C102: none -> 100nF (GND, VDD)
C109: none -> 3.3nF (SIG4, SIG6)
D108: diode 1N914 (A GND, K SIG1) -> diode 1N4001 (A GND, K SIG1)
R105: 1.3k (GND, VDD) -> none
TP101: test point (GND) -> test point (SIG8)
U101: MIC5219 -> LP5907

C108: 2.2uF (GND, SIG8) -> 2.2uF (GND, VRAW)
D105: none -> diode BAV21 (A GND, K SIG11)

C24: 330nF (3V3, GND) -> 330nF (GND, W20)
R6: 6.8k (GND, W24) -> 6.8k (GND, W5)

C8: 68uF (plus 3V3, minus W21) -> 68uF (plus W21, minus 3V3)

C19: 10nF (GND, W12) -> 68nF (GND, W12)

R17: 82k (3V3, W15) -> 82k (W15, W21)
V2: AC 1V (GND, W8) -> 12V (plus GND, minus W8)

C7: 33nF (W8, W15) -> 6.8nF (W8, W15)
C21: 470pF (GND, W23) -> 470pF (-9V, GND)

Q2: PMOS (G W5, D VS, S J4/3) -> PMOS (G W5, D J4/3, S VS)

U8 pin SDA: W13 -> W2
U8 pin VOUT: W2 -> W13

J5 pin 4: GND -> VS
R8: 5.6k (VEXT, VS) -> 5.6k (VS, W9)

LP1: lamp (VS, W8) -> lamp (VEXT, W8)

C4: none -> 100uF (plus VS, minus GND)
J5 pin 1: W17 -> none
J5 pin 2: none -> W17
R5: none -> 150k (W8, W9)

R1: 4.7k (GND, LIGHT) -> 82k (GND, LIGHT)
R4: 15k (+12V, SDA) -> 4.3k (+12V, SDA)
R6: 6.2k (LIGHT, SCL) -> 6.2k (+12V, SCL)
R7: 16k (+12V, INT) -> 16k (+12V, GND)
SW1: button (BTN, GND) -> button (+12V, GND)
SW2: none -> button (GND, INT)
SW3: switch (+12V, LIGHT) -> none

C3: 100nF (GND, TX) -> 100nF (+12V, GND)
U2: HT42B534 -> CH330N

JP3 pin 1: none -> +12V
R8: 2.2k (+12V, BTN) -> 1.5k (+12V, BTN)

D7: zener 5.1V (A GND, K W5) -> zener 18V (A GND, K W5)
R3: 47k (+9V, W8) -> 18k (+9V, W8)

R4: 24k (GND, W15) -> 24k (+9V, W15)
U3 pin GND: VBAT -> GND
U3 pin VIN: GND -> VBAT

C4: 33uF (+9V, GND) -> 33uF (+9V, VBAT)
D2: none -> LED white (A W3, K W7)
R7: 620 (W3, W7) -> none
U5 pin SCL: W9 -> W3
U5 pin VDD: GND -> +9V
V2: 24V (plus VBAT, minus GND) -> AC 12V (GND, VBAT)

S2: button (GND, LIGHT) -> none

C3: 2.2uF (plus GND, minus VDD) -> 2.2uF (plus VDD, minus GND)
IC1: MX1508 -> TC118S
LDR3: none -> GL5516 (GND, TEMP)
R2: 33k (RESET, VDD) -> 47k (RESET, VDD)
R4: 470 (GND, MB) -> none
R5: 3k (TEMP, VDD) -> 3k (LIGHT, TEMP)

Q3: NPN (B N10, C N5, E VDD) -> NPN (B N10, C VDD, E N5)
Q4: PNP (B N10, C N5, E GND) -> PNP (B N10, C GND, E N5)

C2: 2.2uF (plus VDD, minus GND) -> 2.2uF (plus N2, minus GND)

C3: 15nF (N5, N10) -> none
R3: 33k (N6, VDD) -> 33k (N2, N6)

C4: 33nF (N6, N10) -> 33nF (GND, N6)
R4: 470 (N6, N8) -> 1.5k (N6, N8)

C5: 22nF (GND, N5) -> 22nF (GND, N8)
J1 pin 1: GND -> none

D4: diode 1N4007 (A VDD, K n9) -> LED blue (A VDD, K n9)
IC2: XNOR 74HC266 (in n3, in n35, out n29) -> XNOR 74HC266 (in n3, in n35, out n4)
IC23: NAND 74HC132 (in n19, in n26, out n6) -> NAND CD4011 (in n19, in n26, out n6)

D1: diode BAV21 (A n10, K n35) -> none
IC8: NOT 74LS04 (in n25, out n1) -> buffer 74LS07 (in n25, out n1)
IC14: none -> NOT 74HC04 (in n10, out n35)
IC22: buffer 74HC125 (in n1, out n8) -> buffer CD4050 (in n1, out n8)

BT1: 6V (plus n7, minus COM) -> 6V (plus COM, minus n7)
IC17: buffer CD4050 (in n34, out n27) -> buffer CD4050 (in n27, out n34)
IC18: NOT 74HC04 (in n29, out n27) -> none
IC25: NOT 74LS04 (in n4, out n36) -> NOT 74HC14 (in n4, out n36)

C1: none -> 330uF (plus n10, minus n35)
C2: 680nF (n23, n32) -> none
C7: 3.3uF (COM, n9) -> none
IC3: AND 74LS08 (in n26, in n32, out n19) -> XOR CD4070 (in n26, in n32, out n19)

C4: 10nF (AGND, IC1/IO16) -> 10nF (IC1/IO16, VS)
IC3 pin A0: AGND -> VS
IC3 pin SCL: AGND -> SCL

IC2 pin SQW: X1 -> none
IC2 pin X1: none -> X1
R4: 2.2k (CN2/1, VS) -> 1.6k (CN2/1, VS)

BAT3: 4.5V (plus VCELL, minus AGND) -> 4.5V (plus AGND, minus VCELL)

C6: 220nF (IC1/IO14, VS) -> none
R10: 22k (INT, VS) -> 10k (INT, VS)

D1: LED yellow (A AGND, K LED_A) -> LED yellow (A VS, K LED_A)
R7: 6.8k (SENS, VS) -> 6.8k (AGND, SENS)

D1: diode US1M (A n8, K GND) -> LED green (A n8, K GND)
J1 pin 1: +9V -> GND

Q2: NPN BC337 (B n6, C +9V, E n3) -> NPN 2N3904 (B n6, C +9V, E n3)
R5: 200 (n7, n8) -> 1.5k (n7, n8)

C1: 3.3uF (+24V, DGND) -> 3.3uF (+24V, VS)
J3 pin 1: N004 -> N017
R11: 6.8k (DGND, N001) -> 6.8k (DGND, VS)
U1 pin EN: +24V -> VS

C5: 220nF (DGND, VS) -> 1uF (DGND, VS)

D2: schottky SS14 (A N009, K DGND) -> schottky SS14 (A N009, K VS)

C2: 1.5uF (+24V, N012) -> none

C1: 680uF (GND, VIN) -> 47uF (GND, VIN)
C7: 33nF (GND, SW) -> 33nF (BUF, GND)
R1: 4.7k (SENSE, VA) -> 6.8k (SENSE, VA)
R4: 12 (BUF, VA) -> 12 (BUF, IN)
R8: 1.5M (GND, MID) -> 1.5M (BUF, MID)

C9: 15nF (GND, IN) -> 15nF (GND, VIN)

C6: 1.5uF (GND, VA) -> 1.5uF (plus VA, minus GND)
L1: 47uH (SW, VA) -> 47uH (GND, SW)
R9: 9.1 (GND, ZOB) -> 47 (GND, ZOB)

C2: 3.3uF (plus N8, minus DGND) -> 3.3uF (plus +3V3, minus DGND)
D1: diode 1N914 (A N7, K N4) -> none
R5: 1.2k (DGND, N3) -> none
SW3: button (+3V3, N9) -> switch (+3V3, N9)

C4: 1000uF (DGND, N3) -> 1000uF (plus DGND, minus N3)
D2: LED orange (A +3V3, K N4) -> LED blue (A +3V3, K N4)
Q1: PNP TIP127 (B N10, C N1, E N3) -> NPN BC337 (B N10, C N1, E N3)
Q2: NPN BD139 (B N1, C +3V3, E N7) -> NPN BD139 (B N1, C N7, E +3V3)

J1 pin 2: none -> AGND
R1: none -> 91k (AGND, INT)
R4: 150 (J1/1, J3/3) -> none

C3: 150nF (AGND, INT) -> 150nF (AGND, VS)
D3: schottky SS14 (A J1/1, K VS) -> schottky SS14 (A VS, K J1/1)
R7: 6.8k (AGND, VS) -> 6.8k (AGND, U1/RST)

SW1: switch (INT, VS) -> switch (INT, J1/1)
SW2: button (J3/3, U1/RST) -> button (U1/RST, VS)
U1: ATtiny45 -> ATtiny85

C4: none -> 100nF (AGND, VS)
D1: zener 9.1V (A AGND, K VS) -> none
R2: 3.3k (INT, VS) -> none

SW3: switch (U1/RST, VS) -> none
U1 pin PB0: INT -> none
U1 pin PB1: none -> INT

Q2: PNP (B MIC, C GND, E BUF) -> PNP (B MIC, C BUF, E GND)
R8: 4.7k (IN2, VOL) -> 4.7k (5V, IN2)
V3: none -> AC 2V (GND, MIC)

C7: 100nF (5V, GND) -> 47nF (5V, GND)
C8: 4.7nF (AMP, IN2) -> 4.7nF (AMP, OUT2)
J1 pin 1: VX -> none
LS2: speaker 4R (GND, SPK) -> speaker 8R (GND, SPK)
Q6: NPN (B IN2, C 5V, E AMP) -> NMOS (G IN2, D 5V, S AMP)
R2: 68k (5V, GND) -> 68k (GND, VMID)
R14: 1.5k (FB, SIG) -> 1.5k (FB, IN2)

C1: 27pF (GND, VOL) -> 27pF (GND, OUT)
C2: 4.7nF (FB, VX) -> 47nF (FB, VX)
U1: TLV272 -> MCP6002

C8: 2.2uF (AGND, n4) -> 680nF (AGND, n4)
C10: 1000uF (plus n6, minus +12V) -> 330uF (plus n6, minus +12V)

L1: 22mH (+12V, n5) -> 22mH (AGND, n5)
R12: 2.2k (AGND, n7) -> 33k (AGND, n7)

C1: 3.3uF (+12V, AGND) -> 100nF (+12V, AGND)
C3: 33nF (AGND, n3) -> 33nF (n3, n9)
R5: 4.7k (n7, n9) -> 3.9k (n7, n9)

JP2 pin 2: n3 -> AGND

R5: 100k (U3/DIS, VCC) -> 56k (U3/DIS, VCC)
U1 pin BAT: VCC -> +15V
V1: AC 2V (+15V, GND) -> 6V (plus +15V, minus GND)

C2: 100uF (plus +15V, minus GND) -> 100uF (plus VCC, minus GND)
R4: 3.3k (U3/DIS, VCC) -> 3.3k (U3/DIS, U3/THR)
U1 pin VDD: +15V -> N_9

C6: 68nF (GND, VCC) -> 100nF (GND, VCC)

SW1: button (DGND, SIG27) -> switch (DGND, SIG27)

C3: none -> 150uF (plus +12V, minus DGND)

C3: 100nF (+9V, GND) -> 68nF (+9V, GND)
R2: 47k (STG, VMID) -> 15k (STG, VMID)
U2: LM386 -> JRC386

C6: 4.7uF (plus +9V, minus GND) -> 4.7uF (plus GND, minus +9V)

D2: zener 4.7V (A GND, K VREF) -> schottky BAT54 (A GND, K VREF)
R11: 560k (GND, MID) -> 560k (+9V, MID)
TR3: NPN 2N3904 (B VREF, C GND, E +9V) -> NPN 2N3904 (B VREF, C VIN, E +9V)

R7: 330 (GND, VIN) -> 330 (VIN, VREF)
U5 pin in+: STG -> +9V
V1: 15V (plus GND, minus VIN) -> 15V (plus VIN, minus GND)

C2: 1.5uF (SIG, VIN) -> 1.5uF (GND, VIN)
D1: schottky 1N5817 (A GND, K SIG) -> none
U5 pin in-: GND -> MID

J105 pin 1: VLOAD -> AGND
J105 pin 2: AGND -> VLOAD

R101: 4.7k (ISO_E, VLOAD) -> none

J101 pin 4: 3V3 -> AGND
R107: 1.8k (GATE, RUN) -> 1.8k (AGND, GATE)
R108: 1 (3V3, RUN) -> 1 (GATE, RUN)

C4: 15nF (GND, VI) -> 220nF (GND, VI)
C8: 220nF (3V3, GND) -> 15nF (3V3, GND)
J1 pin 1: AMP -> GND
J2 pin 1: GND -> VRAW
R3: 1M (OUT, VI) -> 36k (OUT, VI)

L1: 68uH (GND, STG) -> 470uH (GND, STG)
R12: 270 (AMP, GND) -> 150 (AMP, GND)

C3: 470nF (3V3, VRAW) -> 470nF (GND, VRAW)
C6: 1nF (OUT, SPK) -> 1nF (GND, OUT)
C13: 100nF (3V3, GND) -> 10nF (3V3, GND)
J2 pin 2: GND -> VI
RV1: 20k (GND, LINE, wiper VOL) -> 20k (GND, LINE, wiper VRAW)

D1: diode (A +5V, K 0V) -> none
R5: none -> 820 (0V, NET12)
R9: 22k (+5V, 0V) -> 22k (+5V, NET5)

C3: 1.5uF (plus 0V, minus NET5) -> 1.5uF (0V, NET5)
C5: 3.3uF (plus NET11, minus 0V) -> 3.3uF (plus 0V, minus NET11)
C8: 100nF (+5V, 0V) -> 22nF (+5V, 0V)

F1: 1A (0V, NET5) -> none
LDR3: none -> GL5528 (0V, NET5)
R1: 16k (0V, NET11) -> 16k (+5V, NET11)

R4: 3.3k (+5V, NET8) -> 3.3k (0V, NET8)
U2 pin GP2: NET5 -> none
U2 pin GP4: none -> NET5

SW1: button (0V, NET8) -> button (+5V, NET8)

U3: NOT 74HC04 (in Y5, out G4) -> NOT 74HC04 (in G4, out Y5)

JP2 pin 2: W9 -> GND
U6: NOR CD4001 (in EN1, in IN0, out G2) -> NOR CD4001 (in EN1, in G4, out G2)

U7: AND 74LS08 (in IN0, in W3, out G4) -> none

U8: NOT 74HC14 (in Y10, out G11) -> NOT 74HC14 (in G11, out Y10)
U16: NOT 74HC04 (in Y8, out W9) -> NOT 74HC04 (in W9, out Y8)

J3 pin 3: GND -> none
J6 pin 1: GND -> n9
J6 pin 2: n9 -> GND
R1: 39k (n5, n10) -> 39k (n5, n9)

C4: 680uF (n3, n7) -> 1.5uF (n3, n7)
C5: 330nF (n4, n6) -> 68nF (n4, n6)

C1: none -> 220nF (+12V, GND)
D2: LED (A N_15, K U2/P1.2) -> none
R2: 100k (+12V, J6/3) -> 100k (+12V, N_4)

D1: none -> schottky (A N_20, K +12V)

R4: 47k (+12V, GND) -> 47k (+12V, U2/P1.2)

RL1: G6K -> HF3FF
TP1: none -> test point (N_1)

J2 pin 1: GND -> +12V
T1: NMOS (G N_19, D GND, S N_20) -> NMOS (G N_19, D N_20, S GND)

**TASK OBJECTIVE:** Determine which lines above include the word "VMID", and report those lines in full.

**RESPONSE TO THE TASK:**
R2: 68k (5V, GND) -> 68k (GND, VMID)
R2: 47k (STG, VMID) -> 15k (STG, VMID)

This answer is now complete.